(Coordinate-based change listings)
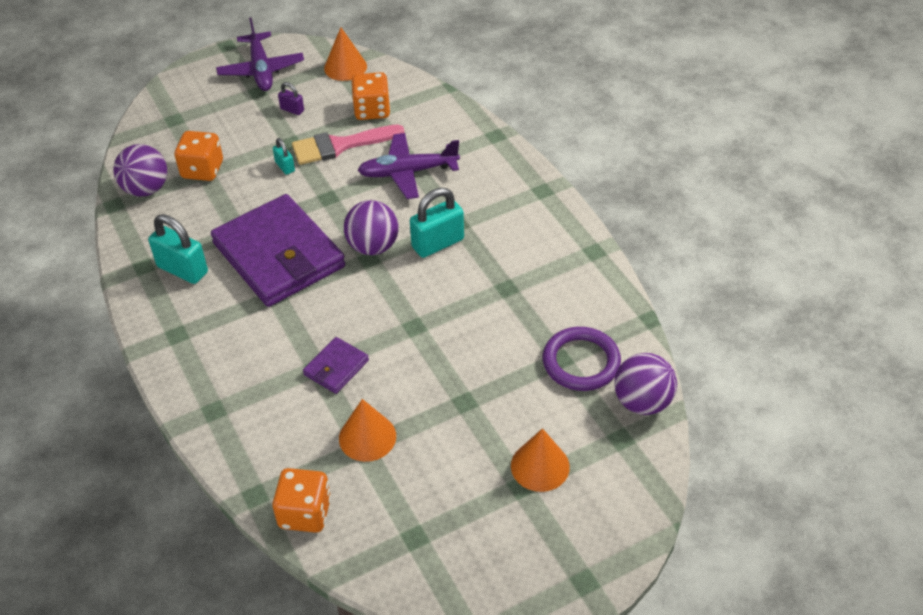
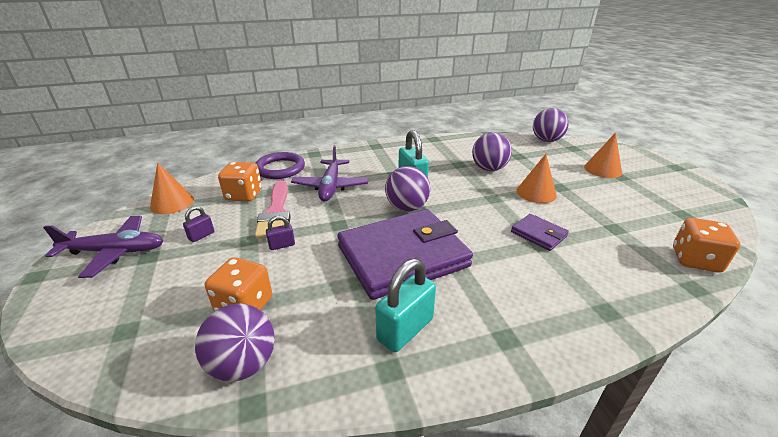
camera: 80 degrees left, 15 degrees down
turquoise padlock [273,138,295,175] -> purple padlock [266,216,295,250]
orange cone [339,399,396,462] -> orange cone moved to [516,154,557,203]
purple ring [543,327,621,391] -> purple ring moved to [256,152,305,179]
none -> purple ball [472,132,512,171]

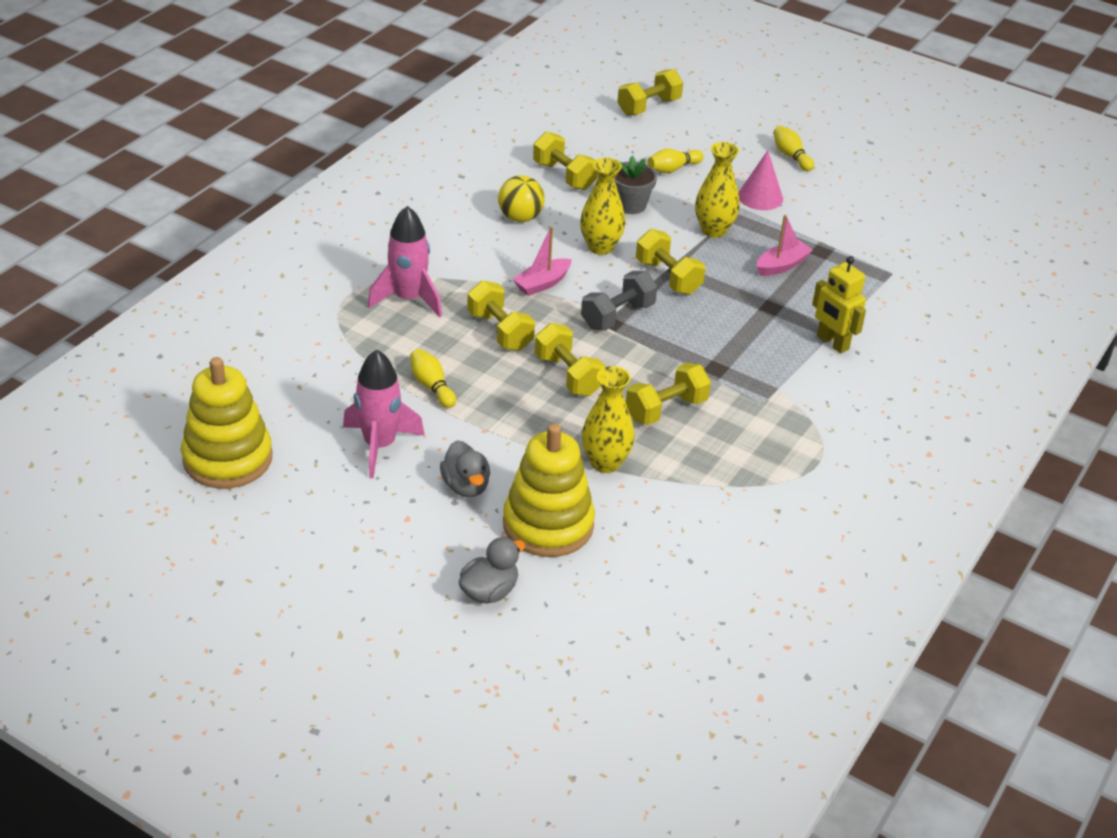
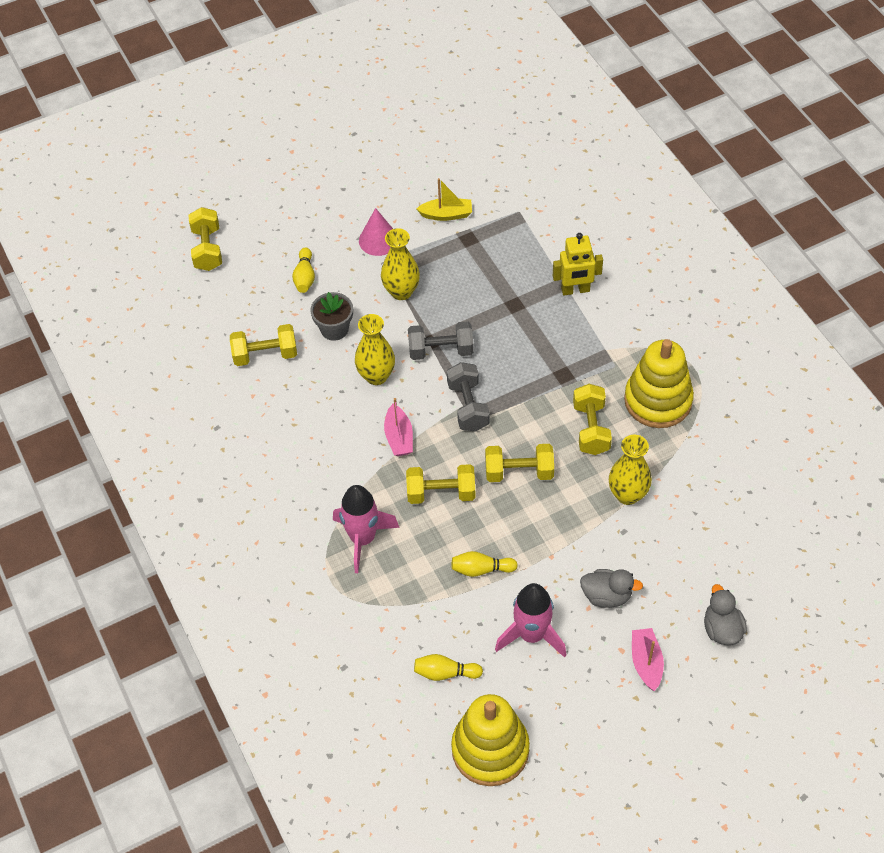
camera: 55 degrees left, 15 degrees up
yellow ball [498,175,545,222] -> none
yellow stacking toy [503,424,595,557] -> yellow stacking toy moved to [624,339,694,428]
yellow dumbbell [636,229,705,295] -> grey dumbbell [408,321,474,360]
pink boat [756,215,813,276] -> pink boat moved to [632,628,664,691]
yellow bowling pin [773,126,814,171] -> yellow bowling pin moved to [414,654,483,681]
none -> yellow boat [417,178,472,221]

==

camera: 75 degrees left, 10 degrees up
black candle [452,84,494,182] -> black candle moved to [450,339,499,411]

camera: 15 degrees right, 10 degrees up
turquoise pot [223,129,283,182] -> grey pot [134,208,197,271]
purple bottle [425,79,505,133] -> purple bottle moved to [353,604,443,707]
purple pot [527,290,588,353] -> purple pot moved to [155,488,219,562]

-- What you need to do --
Quote the data above from the line containing "yellow ball [498,175,545,222] -> none" to the line containing "none -> yellow boat [417,178,472,221]", inclusive, and stop.

-- Result --
yellow ball [498,175,545,222] -> none
yellow stacking toy [503,424,595,557] -> yellow stacking toy moved to [624,339,694,428]
yellow dumbbell [636,229,705,295] -> grey dumbbell [408,321,474,360]
pink boat [756,215,813,276] -> pink boat moved to [632,628,664,691]
yellow bowling pin [773,126,814,171] -> yellow bowling pin moved to [414,654,483,681]
none -> yellow boat [417,178,472,221]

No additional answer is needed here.